(Content revision data)
==================================================

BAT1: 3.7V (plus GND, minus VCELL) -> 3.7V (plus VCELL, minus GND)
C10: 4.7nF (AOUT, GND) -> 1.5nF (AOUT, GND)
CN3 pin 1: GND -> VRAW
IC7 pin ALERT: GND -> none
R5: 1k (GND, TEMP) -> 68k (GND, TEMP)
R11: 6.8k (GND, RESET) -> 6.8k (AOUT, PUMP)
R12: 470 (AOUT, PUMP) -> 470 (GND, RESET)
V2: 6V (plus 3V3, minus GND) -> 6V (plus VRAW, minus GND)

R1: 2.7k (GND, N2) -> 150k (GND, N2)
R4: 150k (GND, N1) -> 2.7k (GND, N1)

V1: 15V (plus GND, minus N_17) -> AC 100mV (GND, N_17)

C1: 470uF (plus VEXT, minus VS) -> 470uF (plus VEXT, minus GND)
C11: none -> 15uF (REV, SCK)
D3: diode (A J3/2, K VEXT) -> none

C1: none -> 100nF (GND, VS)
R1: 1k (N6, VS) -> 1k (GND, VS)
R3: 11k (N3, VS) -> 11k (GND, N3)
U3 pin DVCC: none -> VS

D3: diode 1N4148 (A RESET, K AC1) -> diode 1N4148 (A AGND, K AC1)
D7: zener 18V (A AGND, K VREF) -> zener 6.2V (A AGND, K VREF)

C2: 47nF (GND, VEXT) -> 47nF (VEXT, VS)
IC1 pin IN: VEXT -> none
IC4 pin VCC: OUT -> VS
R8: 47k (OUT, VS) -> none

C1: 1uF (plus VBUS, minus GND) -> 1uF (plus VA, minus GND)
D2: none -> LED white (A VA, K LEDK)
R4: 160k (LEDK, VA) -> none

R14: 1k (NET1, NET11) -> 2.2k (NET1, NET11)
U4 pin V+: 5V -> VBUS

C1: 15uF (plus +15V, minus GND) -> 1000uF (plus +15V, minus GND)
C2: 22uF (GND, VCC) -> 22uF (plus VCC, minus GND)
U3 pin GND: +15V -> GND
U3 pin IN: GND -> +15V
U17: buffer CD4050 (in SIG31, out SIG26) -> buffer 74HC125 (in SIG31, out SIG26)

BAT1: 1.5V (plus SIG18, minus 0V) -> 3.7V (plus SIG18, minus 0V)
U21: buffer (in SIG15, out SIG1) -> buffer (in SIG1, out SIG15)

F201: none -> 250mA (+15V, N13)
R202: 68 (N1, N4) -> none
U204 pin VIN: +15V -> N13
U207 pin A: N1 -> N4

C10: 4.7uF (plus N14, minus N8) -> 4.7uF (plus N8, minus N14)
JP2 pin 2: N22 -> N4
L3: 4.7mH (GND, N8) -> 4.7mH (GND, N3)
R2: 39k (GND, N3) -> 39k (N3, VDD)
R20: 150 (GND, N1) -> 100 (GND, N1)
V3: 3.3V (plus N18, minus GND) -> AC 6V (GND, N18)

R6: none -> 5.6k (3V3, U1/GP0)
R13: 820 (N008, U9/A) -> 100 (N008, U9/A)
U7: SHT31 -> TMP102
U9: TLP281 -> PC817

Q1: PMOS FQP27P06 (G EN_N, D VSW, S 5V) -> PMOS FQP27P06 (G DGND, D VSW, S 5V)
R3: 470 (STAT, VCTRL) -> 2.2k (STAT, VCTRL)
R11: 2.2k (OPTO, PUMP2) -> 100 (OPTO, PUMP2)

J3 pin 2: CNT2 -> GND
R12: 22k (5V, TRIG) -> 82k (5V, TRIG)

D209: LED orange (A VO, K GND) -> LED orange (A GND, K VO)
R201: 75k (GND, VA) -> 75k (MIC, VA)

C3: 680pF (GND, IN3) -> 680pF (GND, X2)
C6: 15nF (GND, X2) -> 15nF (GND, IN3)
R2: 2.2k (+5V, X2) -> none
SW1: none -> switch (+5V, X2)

==================================================

• **YOUR GOAL**: Exactly as they appear above, the records are to be transcribed in full.

• **SOLUTION FOR THIS PROBLEM**:
BAT1: 3.7V (plus GND, minus VCELL) -> 3.7V (plus VCELL, minus GND)
C10: 4.7nF (AOUT, GND) -> 1.5nF (AOUT, GND)
CN3 pin 1: GND -> VRAW
IC7 pin ALERT: GND -> none
R5: 1k (GND, TEMP) -> 68k (GND, TEMP)
R11: 6.8k (GND, RESET) -> 6.8k (AOUT, PUMP)
R12: 470 (AOUT, PUMP) -> 470 (GND, RESET)
V2: 6V (plus 3V3, minus GND) -> 6V (plus VRAW, minus GND)

R1: 2.7k (GND, N2) -> 150k (GND, N2)
R4: 150k (GND, N1) -> 2.7k (GND, N1)

V1: 15V (plus GND, minus N_17) -> AC 100mV (GND, N_17)

C1: 470uF (plus VEXT, minus VS) -> 470uF (plus VEXT, minus GND)
C11: none -> 15uF (REV, SCK)
D3: diode (A J3/2, K VEXT) -> none

C1: none -> 100nF (GND, VS)
R1: 1k (N6, VS) -> 1k (GND, VS)
R3: 11k (N3, VS) -> 11k (GND, N3)
U3 pin DVCC: none -> VS

D3: diode 1N4148 (A RESET, K AC1) -> diode 1N4148 (A AGND, K AC1)
D7: zener 18V (A AGND, K VREF) -> zener 6.2V (A AGND, K VREF)

C2: 47nF (GND, VEXT) -> 47nF (VEXT, VS)
IC1 pin IN: VEXT -> none
IC4 pin VCC: OUT -> VS
R8: 47k (OUT, VS) -> none

C1: 1uF (plus VBUS, minus GND) -> 1uF (plus VA, minus GND)
D2: none -> LED white (A VA, K LEDK)
R4: 160k (LEDK, VA) -> none

R14: 1k (NET1, NET11) -> 2.2k (NET1, NET11)
U4 pin V+: 5V -> VBUS

C1: 15uF (plus +15V, minus GND) -> 1000uF (plus +15V, minus GND)
C2: 22uF (GND, VCC) -> 22uF (plus VCC, minus GND)
U3 pin GND: +15V -> GND
U3 pin IN: GND -> +15V
U17: buffer CD4050 (in SIG31, out SIG26) -> buffer 74HC125 (in SIG31, out SIG26)

BAT1: 1.5V (plus SIG18, minus 0V) -> 3.7V (plus SIG18, minus 0V)
U21: buffer (in SIG15, out SIG1) -> buffer (in SIG1, out SIG15)

F201: none -> 250mA (+15V, N13)
R202: 68 (N1, N4) -> none
U204 pin VIN: +15V -> N13
U207 pin A: N1 -> N4

C10: 4.7uF (plus N14, minus N8) -> 4.7uF (plus N8, minus N14)
JP2 pin 2: N22 -> N4
L3: 4.7mH (GND, N8) -> 4.7mH (GND, N3)
R2: 39k (GND, N3) -> 39k (N3, VDD)
R20: 150 (GND, N1) -> 100 (GND, N1)
V3: 3.3V (plus N18, minus GND) -> AC 6V (GND, N18)

R6: none -> 5.6k (3V3, U1/GP0)
R13: 820 (N008, U9/A) -> 100 (N008, U9/A)
U7: SHT31 -> TMP102
U9: TLP281 -> PC817

Q1: PMOS FQP27P06 (G EN_N, D VSW, S 5V) -> PMOS FQP27P06 (G DGND, D VSW, S 5V)
R3: 470 (STAT, VCTRL) -> 2.2k (STAT, VCTRL)
R11: 2.2k (OPTO, PUMP2) -> 100 (OPTO, PUMP2)

J3 pin 2: CNT2 -> GND
R12: 22k (5V, TRIG) -> 82k (5V, TRIG)

D209: LED orange (A VO, K GND) -> LED orange (A GND, K VO)
R201: 75k (GND, VA) -> 75k (MIC, VA)

C3: 680pF (GND, IN3) -> 680pF (GND, X2)
C6: 15nF (GND, X2) -> 15nF (GND, IN3)
R2: 2.2k (+5V, X2) -> none
SW1: none -> switch (+5V, X2)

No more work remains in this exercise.